Spatial object tracking data
┏━━
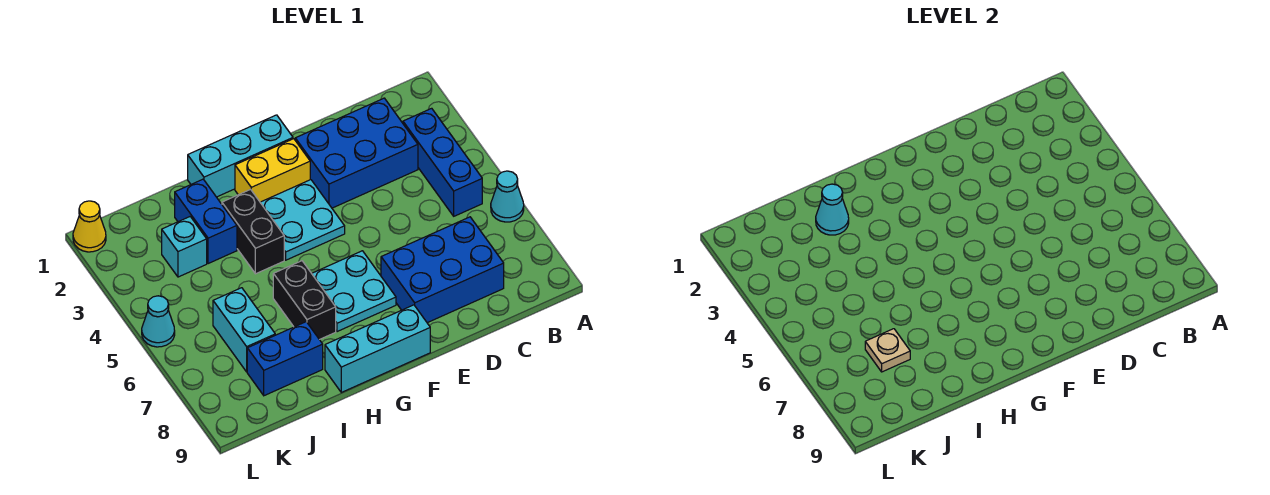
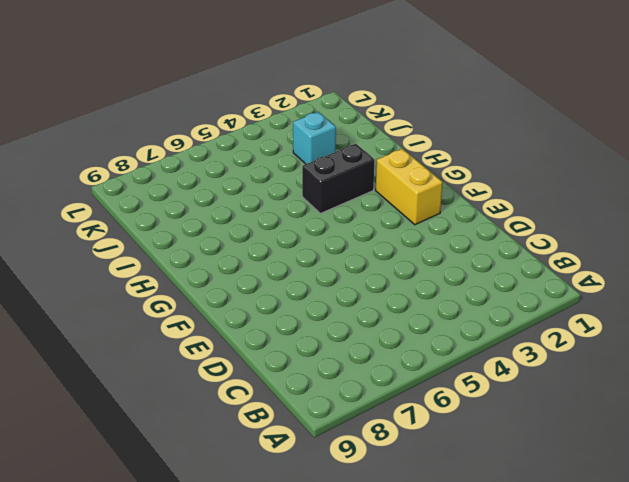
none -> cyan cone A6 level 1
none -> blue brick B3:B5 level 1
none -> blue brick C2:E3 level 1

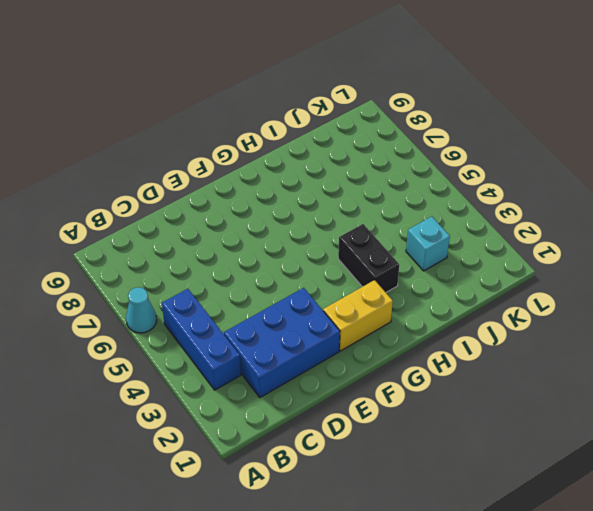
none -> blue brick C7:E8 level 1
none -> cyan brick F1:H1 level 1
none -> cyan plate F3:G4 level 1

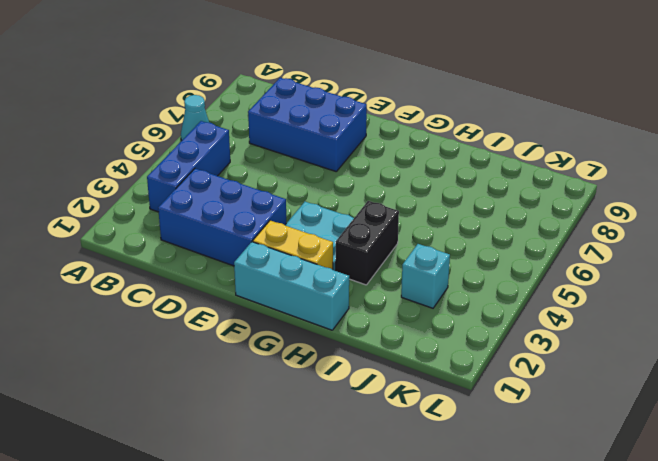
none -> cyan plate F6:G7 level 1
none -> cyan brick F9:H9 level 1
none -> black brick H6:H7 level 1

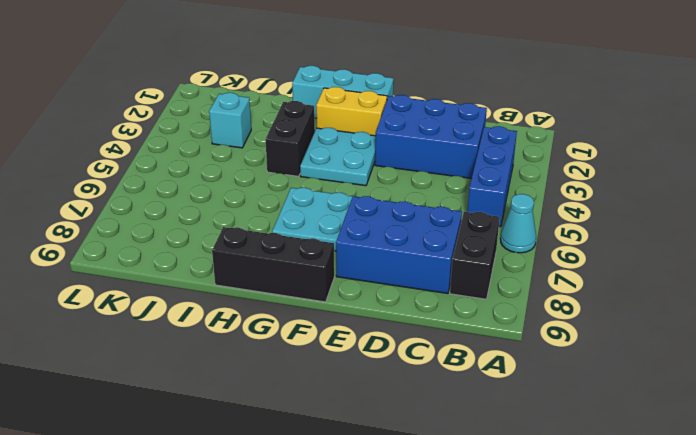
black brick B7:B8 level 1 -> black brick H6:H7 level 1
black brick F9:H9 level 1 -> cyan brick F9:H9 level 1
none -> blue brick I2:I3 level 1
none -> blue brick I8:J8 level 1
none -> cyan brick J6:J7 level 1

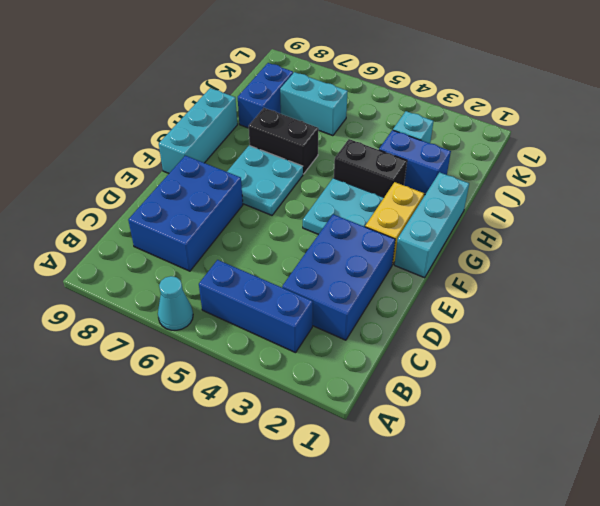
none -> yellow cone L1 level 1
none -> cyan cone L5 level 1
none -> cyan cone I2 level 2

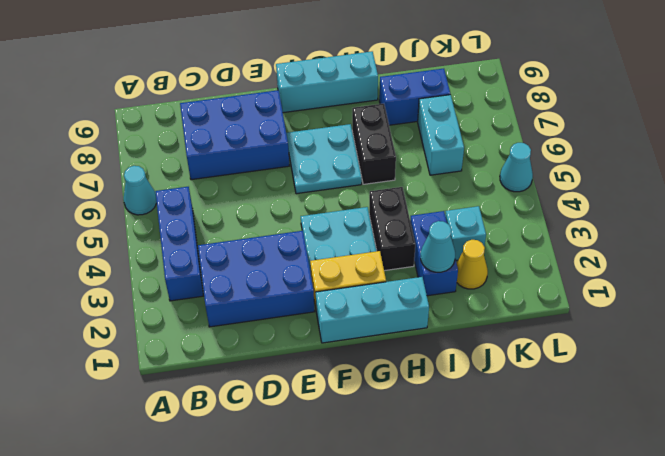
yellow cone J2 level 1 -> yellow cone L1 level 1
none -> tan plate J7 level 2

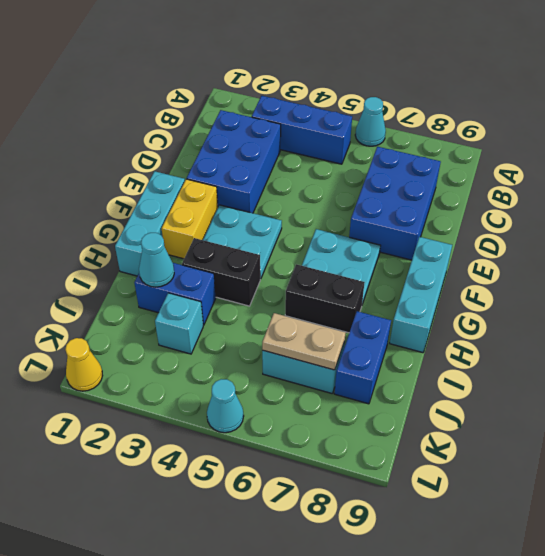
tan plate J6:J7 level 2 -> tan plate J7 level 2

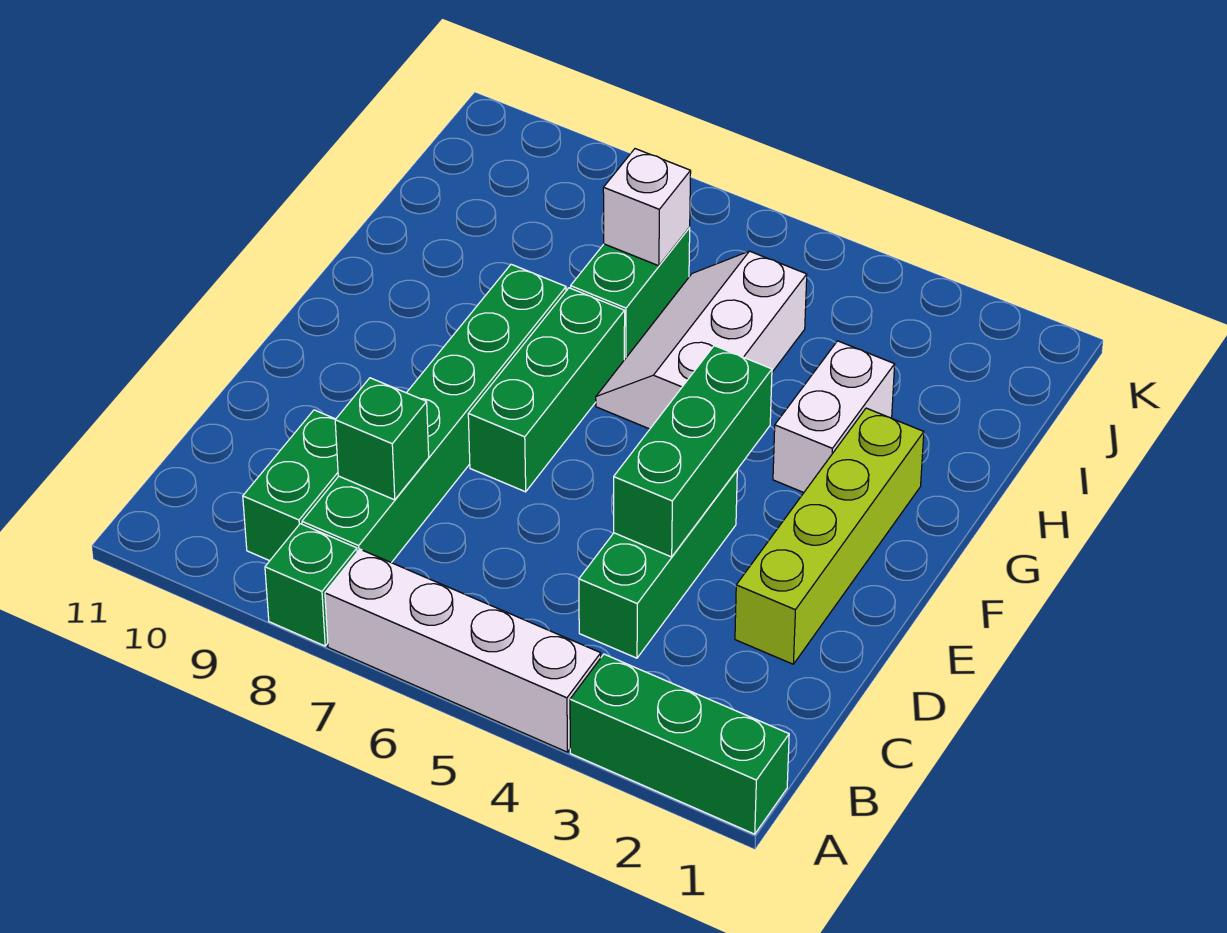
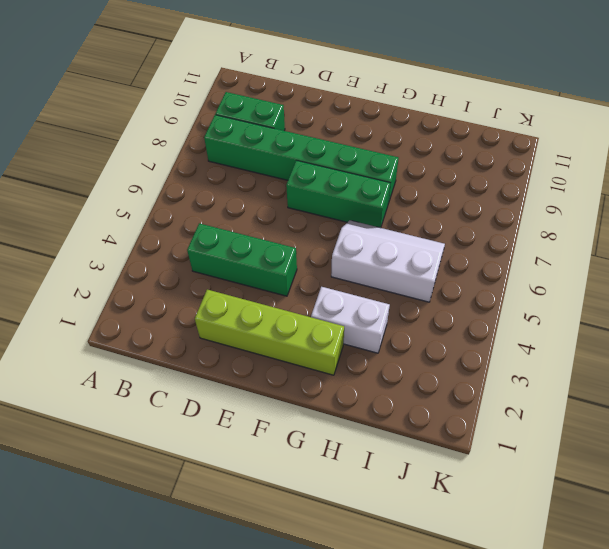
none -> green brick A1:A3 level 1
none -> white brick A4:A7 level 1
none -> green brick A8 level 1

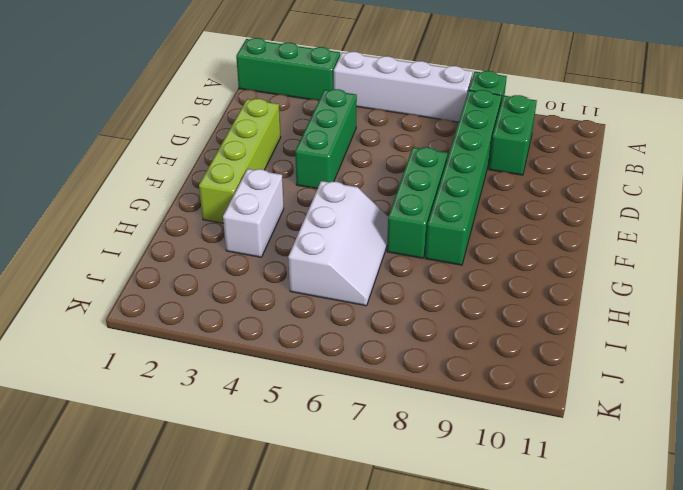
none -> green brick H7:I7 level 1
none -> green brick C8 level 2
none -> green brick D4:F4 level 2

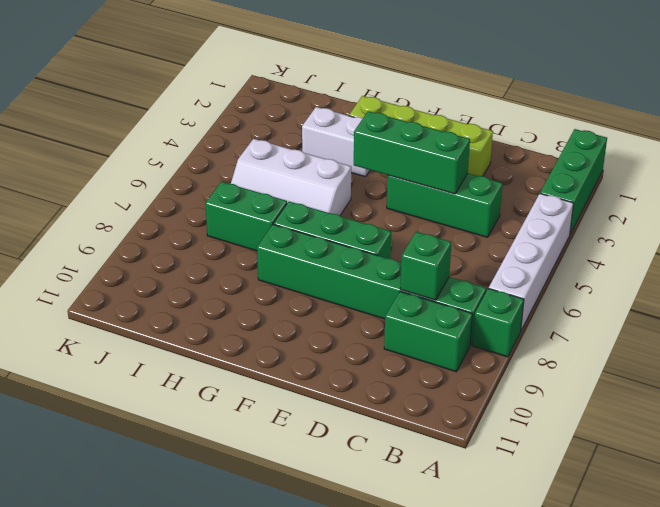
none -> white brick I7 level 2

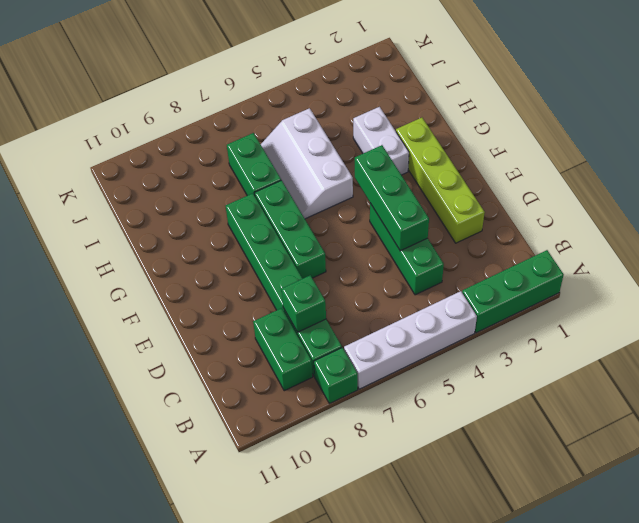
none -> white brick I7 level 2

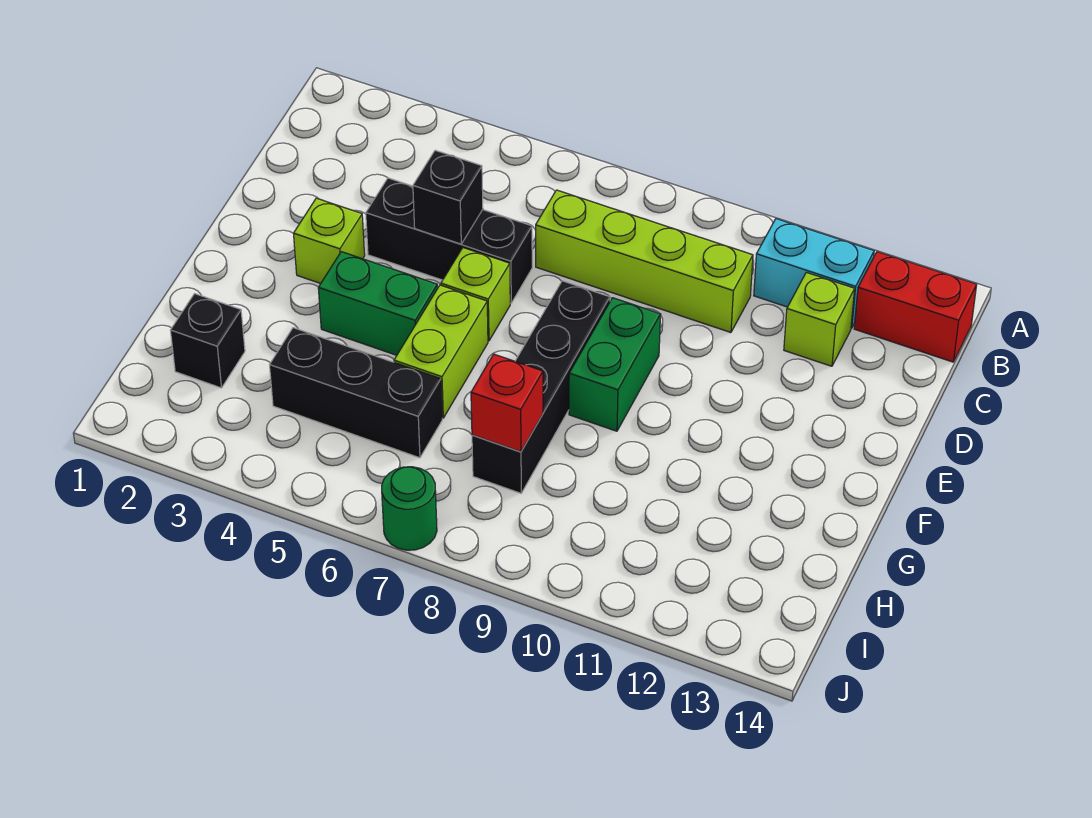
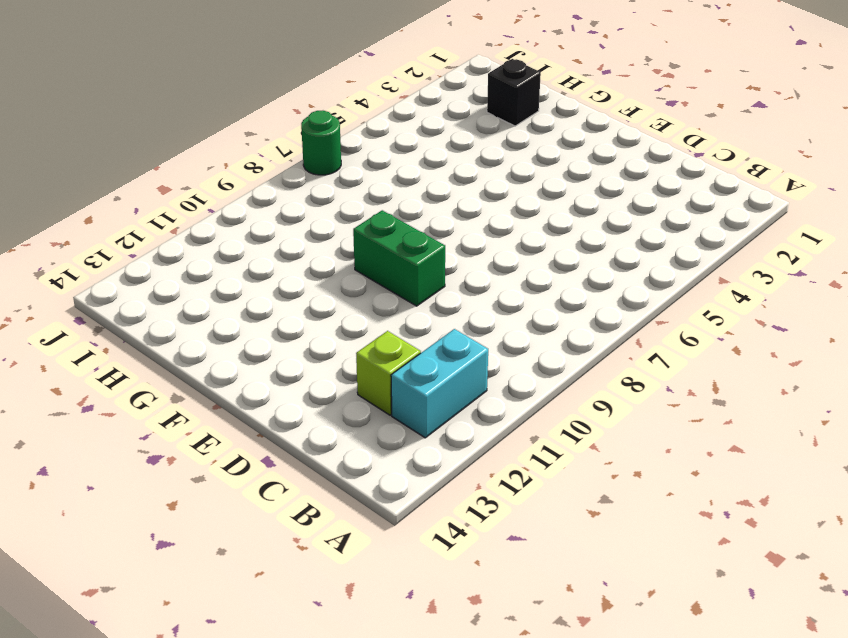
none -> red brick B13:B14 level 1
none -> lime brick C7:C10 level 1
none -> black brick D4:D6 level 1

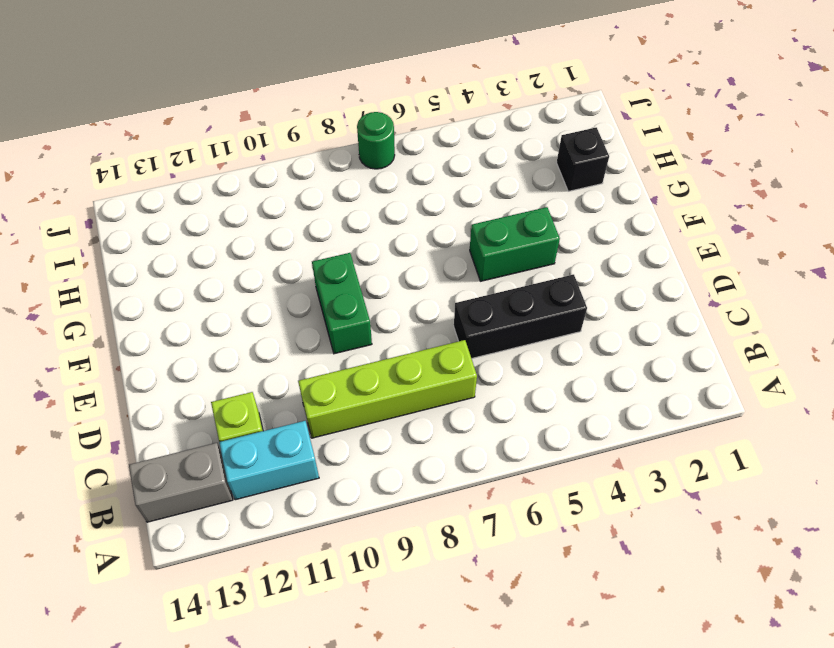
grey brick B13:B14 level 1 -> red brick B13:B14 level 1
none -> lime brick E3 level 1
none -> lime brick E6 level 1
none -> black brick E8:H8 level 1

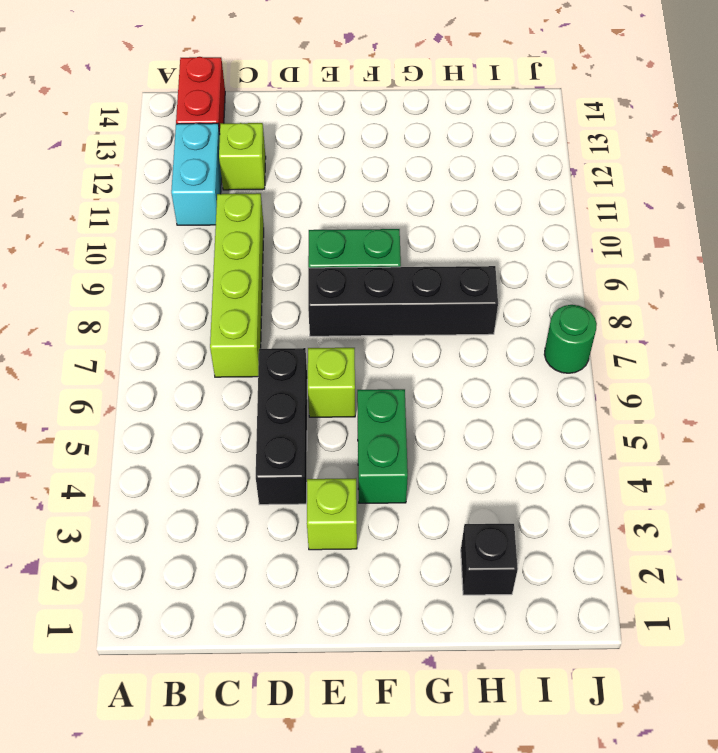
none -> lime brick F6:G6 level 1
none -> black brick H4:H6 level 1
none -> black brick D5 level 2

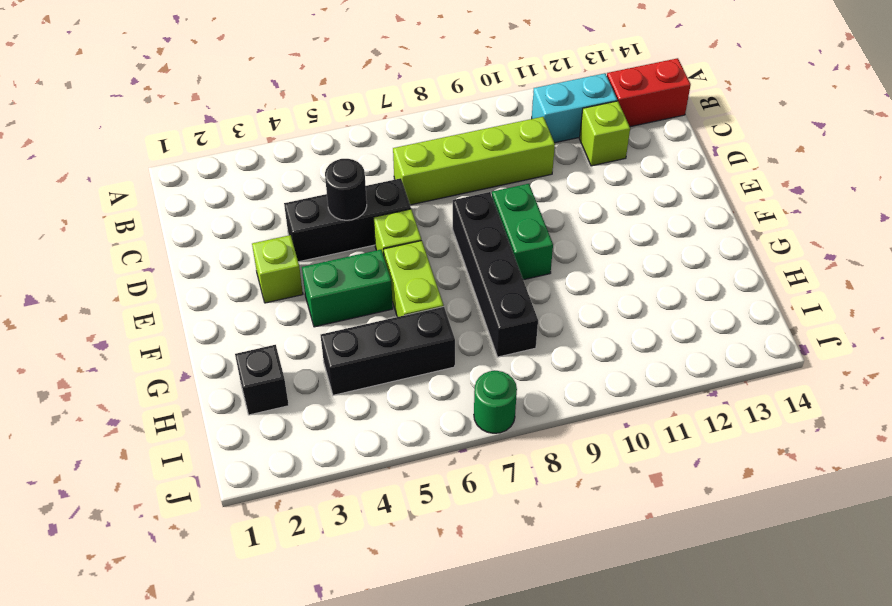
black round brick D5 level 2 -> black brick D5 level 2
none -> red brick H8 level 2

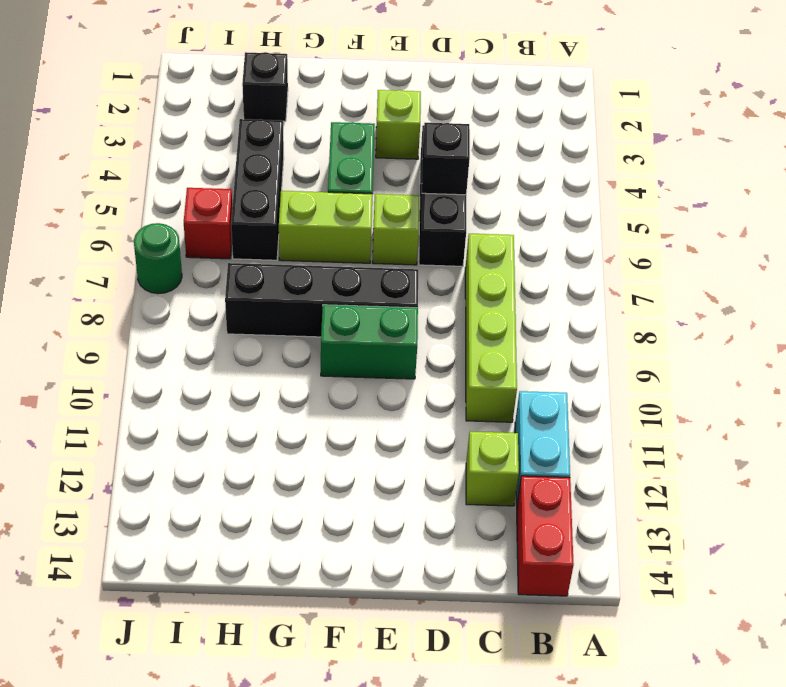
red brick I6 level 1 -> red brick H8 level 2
┗━━
**PROMPT:** What is needed is every record above, returned exactly, with the pictures omitted.

**TASK ANSWER:**
none -> cyan cone A6 level 1
none -> blue brick B3:B5 level 1
none -> blue brick C2:E3 level 1

none -> blue brick C7:E8 level 1
none -> cyan brick F1:H1 level 1
none -> cyan plate F3:G4 level 1

none -> cyan plate F6:G7 level 1
none -> cyan brick F9:H9 level 1
none -> black brick H6:H7 level 1

black brick B7:B8 level 1 -> black brick H6:H7 level 1
black brick F9:H9 level 1 -> cyan brick F9:H9 level 1
none -> blue brick I2:I3 level 1
none -> blue brick I8:J8 level 1
none -> cyan brick J6:J7 level 1

none -> yellow cone L1 level 1
none -> cyan cone L5 level 1
none -> cyan cone I2 level 2

yellow cone J2 level 1 -> yellow cone L1 level 1
none -> tan plate J7 level 2

tan plate J6:J7 level 2 -> tan plate J7 level 2

none -> green brick A1:A3 level 1
none -> white brick A4:A7 level 1
none -> green brick A8 level 1

none -> green brick H7:I7 level 1
none -> green brick C8 level 2
none -> green brick D4:F4 level 2

none -> white brick I7 level 2

none -> white brick I7 level 2

none -> red brick B13:B14 level 1
none -> lime brick C7:C10 level 1
none -> black brick D4:D6 level 1

grey brick B13:B14 level 1 -> red brick B13:B14 level 1
none -> lime brick E3 level 1
none -> lime brick E6 level 1
none -> black brick E8:H8 level 1

none -> lime brick F6:G6 level 1
none -> black brick H4:H6 level 1
none -> black brick D5 level 2

black round brick D5 level 2 -> black brick D5 level 2
none -> red brick H8 level 2

red brick I6 level 1 -> red brick H8 level 2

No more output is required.